* WHAT IS REQUIRED
Please, without any pictures, transcribe the lines from the one holding "none -> crimson" to the end of the listing, both ends included.

* GIVEN DATA
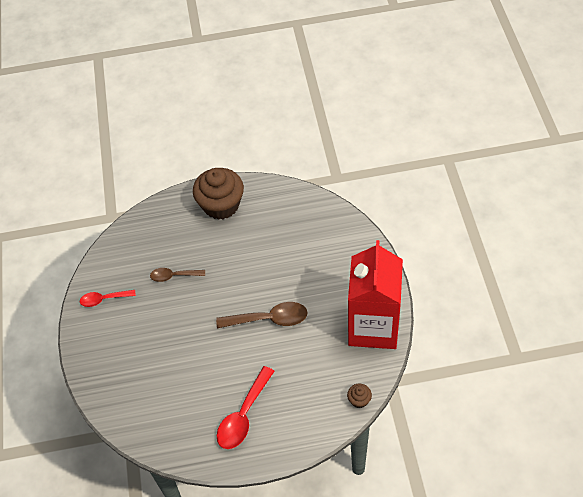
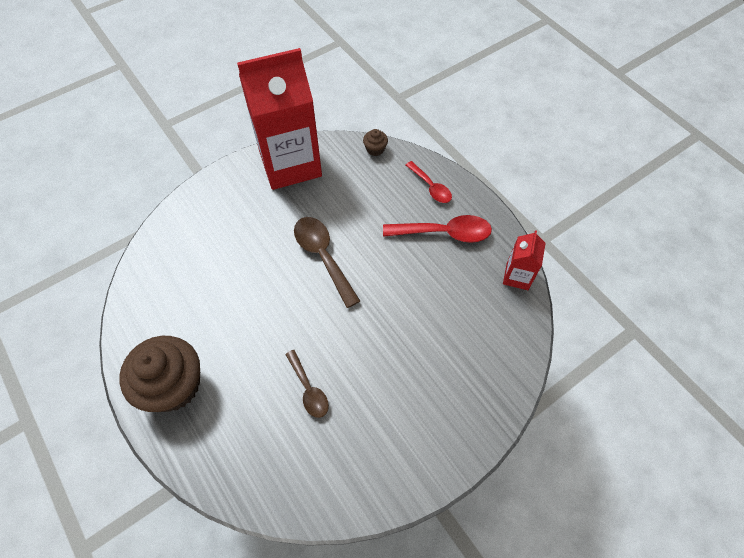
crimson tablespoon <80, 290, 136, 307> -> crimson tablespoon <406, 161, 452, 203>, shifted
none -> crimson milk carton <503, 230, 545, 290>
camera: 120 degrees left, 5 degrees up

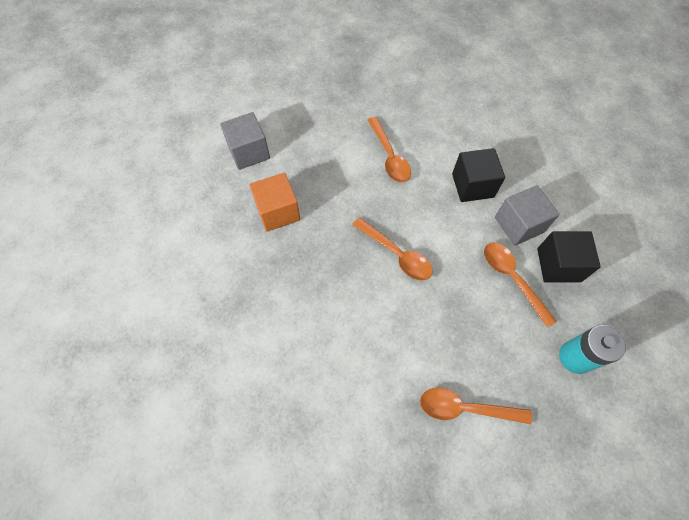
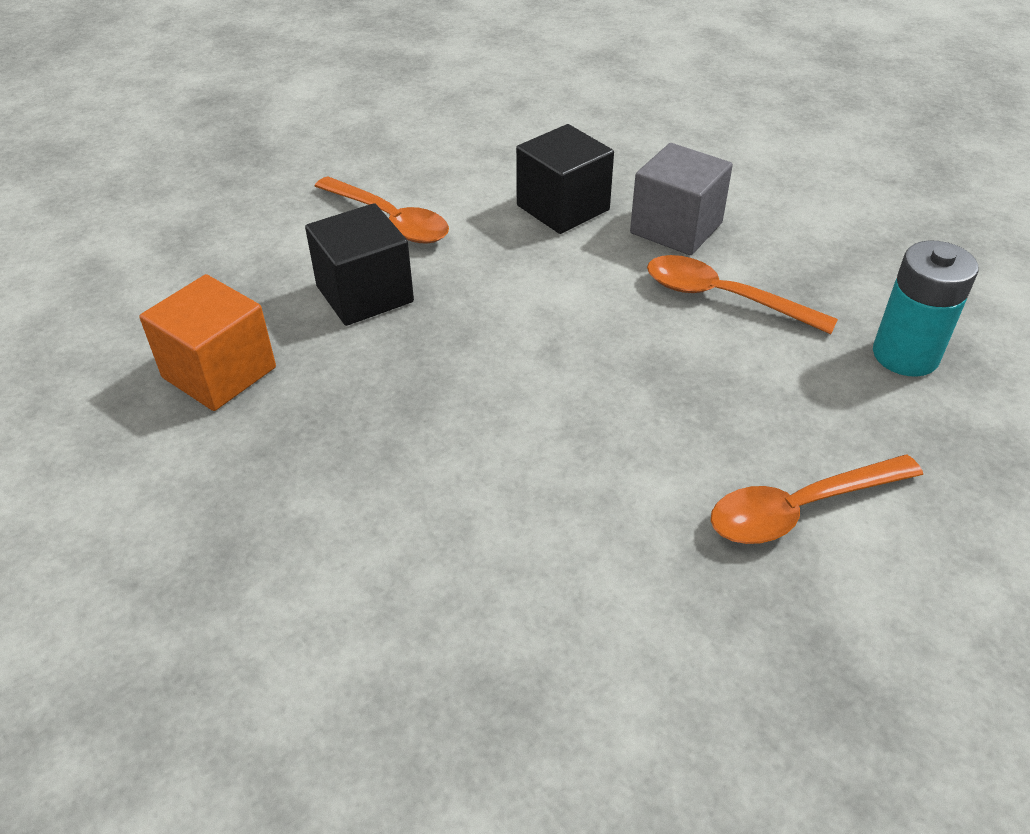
gray solid cube <220, 112, 270, 170> -> none
bright orange tablespoon <352, 217, 433, 281> -> none
jet-black solid cube <537, 231, 601, 282> -> jet-black solid cube <305, 203, 414, 326>, shifted
camera: 30 degrees left, 20 degrees down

* SOLVED EXERCISE
none -> crimson milk carton <503, 230, 545, 290>
camera: 120 degrees left, 5 degrees up

gray solid cube <220, 112, 270, 170> -> none
bright orange tablespoon <352, 217, 433, 281> -> none
jet-black solid cube <537, 231, 601, 282> -> jet-black solid cube <305, 203, 414, 326>, shifted
camera: 30 degrees left, 20 degrees down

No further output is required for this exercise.